*TASK BRIEF*:
From the line that contains "C10: 10nF (GND, N14) -> 10nF (GND, N25)" to the final line of the entries, return every line exactly and leave out all others.

*DATASET RECORDS*:
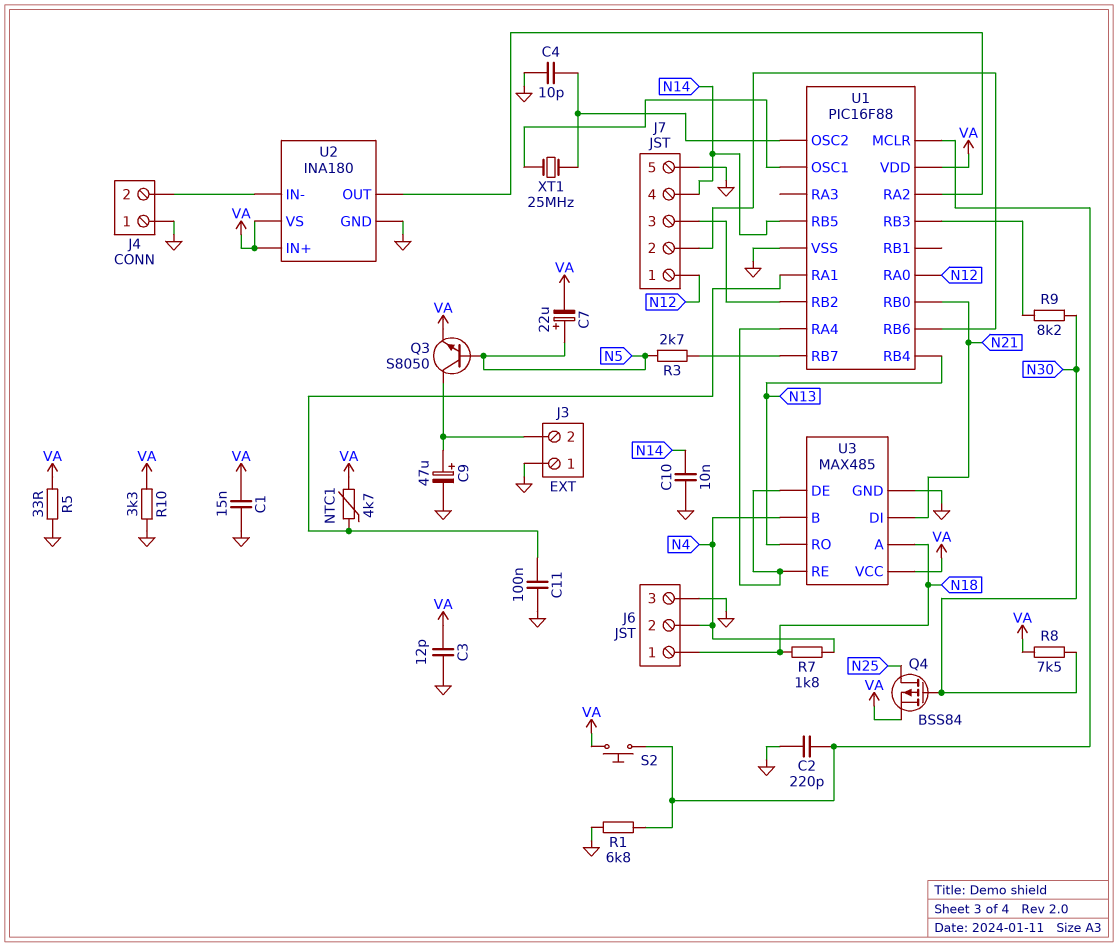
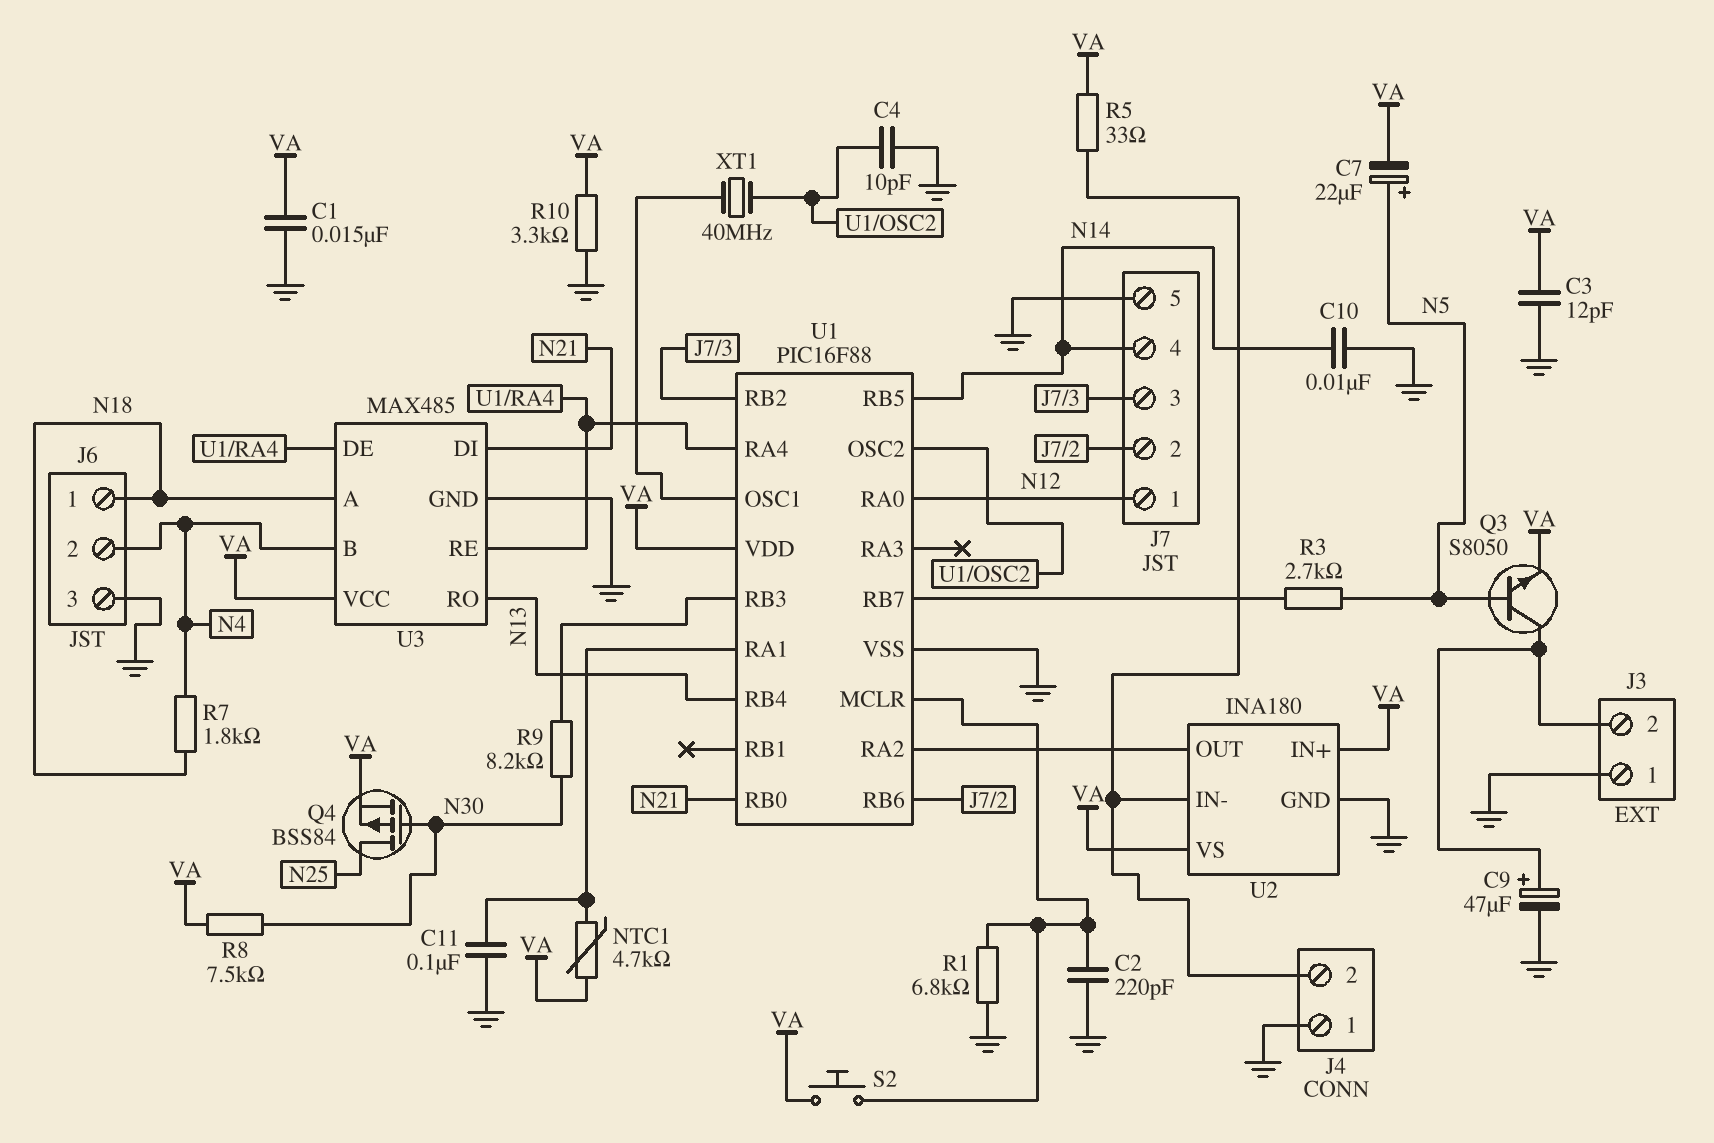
R5: 33 (GND, VA) -> 33 (J4/2, VA)
XT1: 25MHz (U1/OSC1, U1/OSC2) -> 40MHz (U1/OSC1, U1/OSC2)

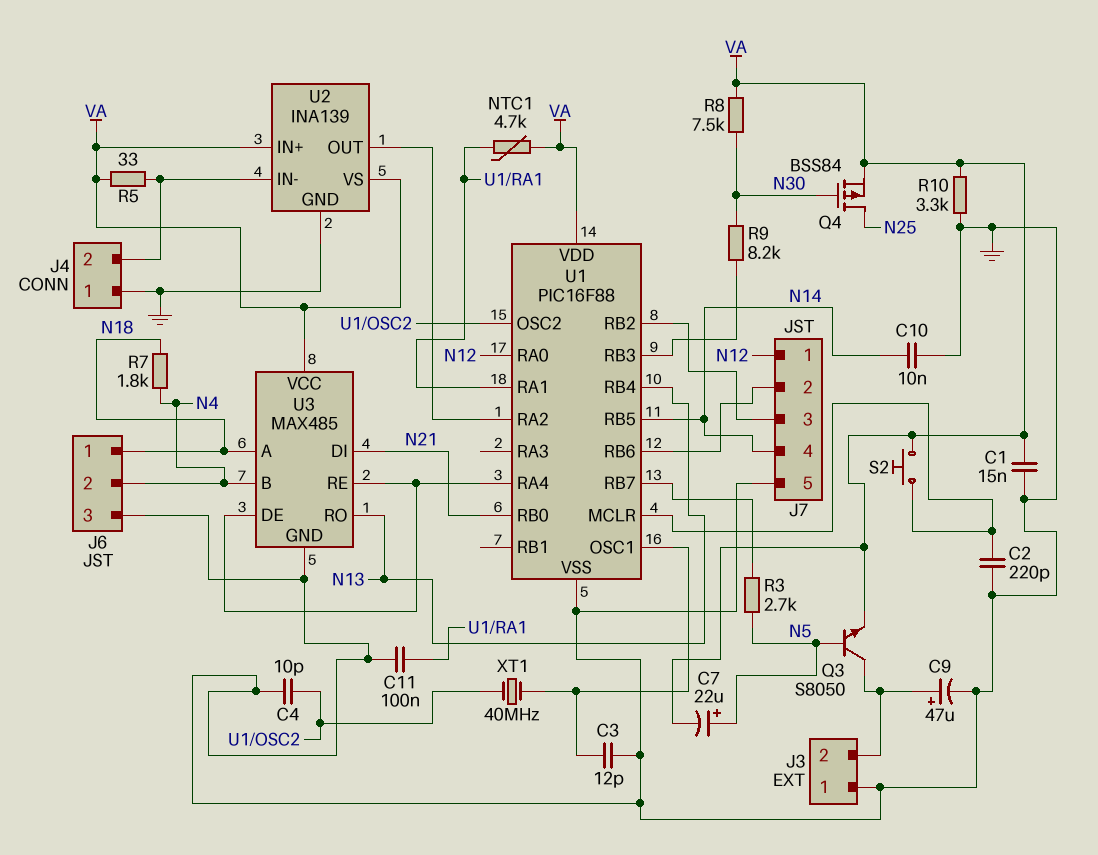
C3: 12pF (GND, VA) -> 12pF (GND, U1/OSC1)
R1: 6.8k (GND, U1/MCLR) -> none
U2: INA180 -> INA139

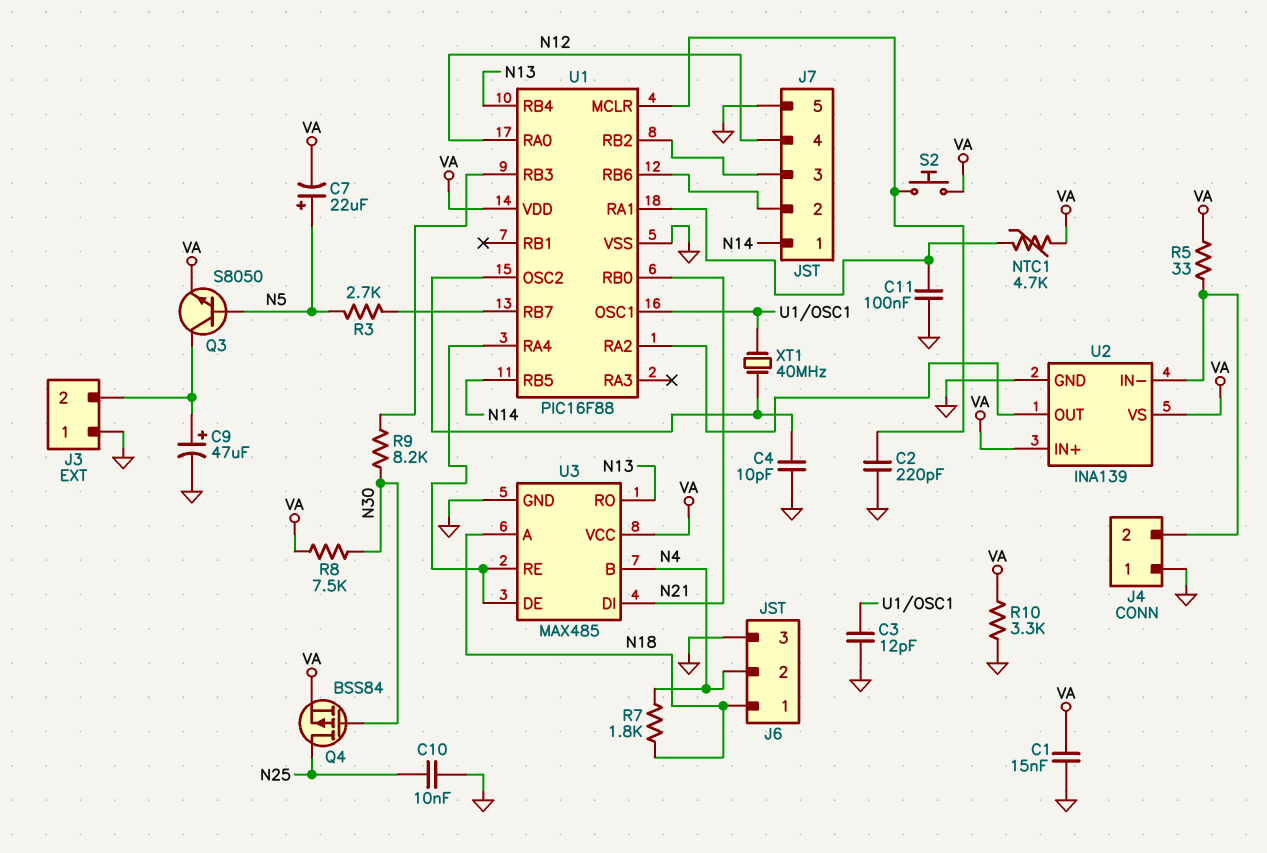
C10: 10nF (GND, N14) -> 10nF (GND, N25)
J7 pin 1: N12 -> N14
J7 pin 4: N14 -> N12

*EXERCISE SOLUTION*:
C10: 10nF (GND, N14) -> 10nF (GND, N25)
J7 pin 1: N12 -> N14
J7 pin 4: N14 -> N12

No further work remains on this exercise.